----- Records for the task -----

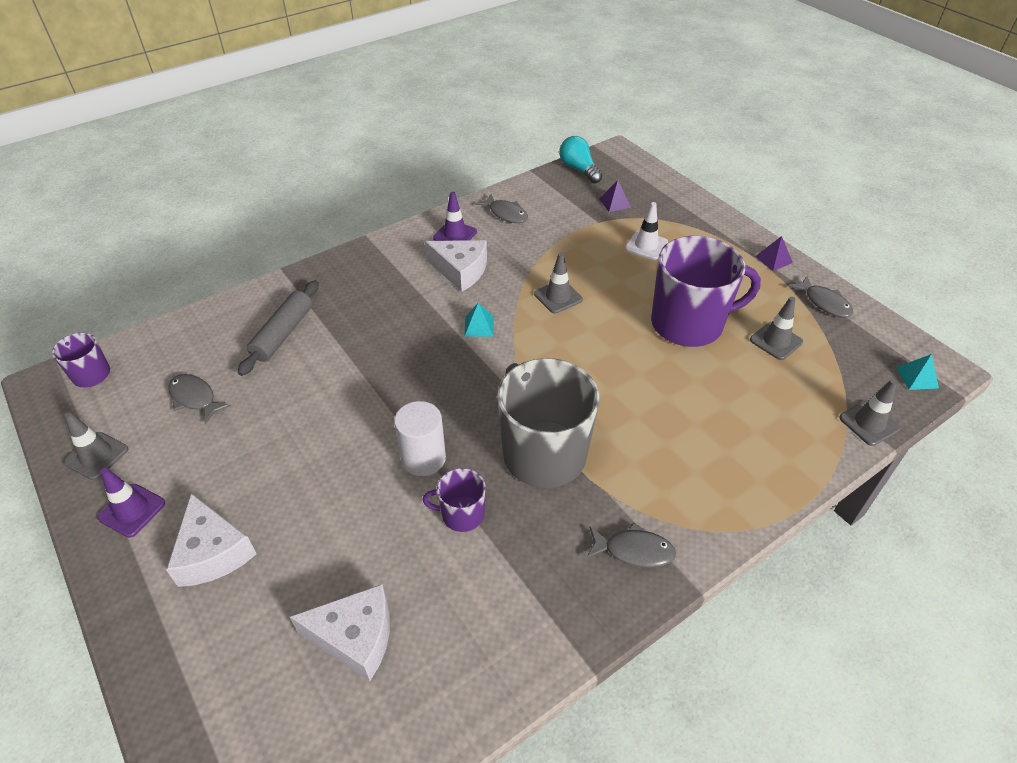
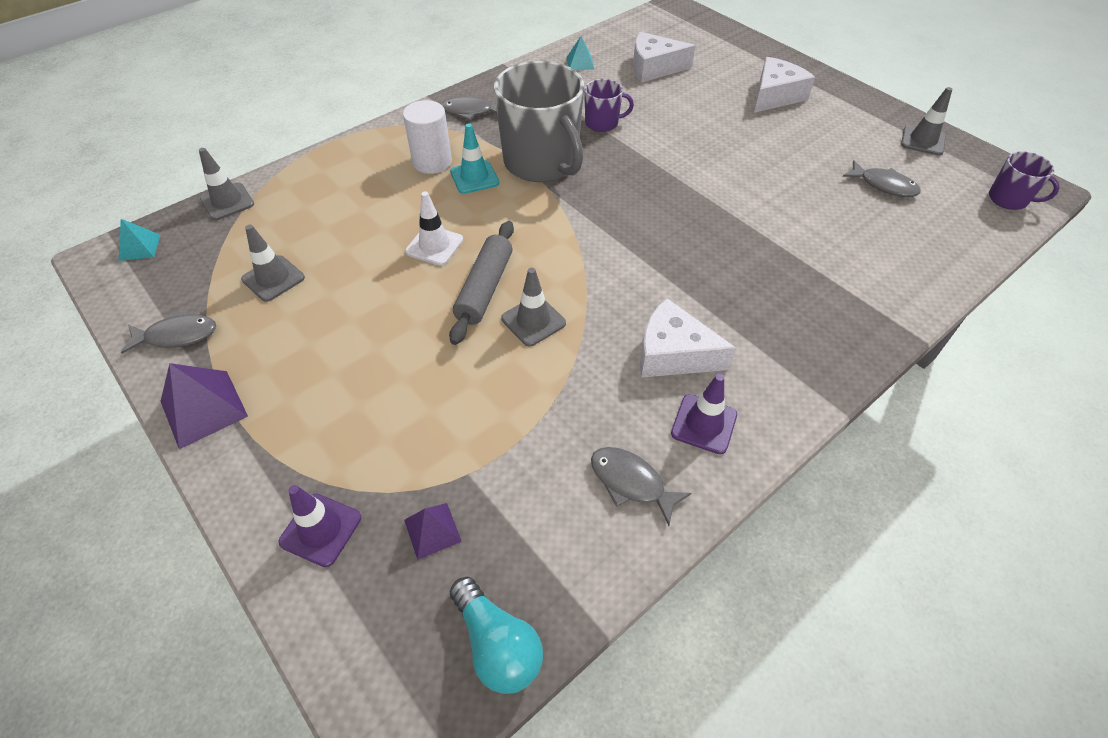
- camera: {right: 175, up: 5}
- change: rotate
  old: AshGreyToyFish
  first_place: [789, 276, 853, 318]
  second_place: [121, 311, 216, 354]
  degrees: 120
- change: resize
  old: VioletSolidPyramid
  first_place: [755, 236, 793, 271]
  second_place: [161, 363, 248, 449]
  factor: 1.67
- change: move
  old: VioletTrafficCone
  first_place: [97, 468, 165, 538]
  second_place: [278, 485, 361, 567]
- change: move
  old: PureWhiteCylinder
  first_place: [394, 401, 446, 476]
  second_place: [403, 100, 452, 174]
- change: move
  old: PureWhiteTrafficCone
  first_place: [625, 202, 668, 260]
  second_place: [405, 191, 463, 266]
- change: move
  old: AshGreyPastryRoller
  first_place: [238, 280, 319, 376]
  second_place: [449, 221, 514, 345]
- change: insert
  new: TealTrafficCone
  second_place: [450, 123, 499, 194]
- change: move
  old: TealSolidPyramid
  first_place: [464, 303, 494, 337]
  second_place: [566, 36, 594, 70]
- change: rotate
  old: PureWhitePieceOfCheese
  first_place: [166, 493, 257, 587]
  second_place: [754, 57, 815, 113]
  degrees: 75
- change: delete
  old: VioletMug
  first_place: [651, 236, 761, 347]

-----

Required action:
What you give back should be the lines from the one with "second_place: [278, 485, 361, 567]" to the end of the data, copied exactly, both ends included.

Expected answer:
  second_place: [278, 485, 361, 567]
- change: move
  old: PureWhiteCylinder
  first_place: [394, 401, 446, 476]
  second_place: [403, 100, 452, 174]
- change: move
  old: PureWhiteTrafficCone
  first_place: [625, 202, 668, 260]
  second_place: [405, 191, 463, 266]
- change: move
  old: AshGreyPastryRoller
  first_place: [238, 280, 319, 376]
  second_place: [449, 221, 514, 345]
- change: insert
  new: TealTrafficCone
  second_place: [450, 123, 499, 194]
- change: move
  old: TealSolidPyramid
  first_place: [464, 303, 494, 337]
  second_place: [566, 36, 594, 70]
- change: rotate
  old: PureWhitePieceOfCheese
  first_place: [166, 493, 257, 587]
  second_place: [754, 57, 815, 113]
  degrees: 75
- change: delete
  old: VioletMug
  first_place: [651, 236, 761, 347]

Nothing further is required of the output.